■ Data extract ■
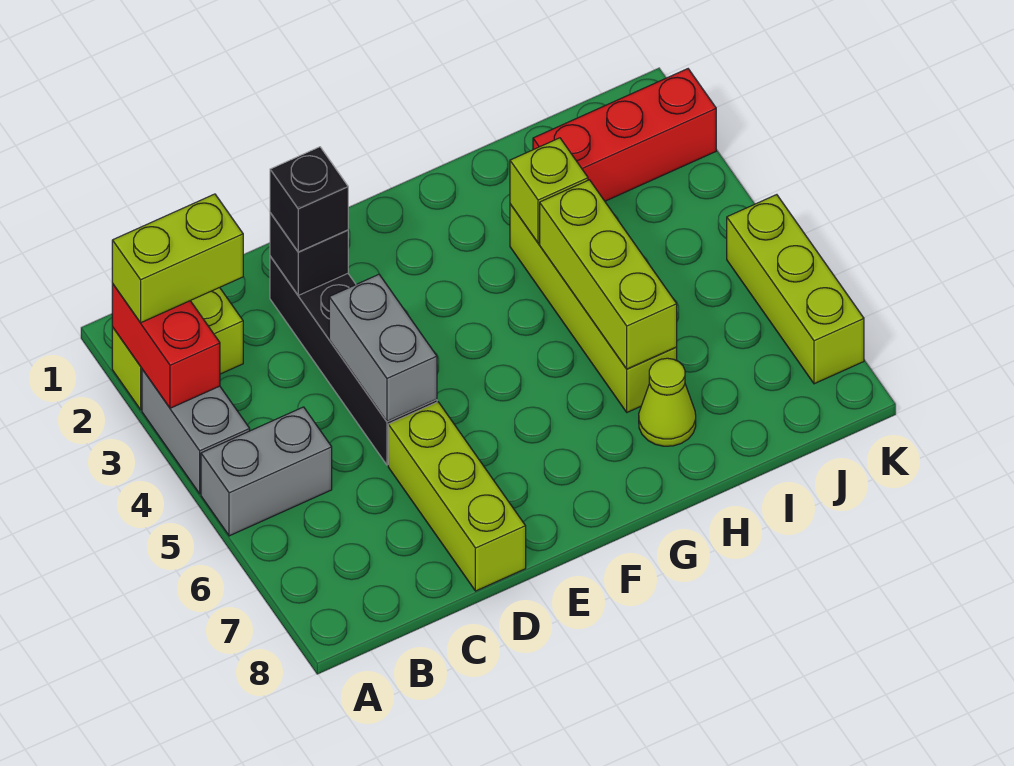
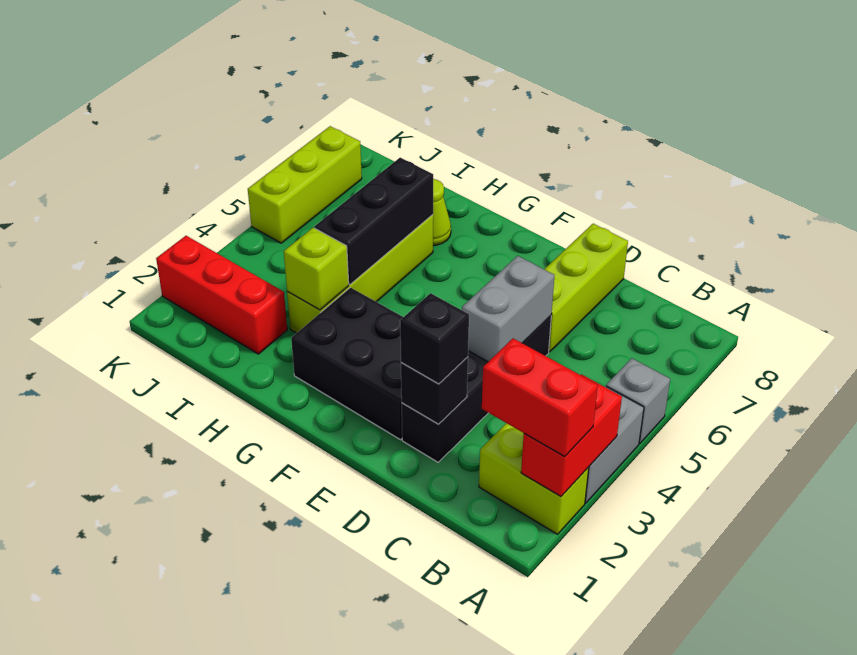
lime brick A2:B2 level 3 -> red brick A2:B2 level 3
grey brick A5:B5 level 1 -> grey brick A5 level 1
none -> black brick E2:G3 level 1
lime brick H4:H6 level 2 -> black brick H4:H6 level 2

■ Exercise instructions ■
Return, with nothing added or dropped, the line containing "grey brick A5:B5" and every line after it to the end of the listing above.

■ Solution to this task ■
grey brick A5:B5 level 1 -> grey brick A5 level 1
none -> black brick E2:G3 level 1
lime brick H4:H6 level 2 -> black brick H4:H6 level 2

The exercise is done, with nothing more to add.